What the task requires
Quote the entries below from the line with "RELAY2 pin IN1: 10 -> A1" through the line with "MIC3: KY-038 -> MAX9814", both ends included, and only those lines.

____

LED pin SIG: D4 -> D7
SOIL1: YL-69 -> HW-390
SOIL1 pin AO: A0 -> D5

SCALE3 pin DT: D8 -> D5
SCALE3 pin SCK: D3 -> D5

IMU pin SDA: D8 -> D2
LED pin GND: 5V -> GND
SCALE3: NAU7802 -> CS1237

____

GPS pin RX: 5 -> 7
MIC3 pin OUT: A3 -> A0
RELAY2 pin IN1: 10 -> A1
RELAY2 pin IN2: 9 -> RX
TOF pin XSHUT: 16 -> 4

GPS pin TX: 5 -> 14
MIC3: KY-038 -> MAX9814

____

Exercise answer
RELAY2 pin IN1: 10 -> A1
RELAY2 pin IN2: 9 -> RX
TOF pin XSHUT: 16 -> 4

GPS pin TX: 5 -> 14
MIC3: KY-038 -> MAX9814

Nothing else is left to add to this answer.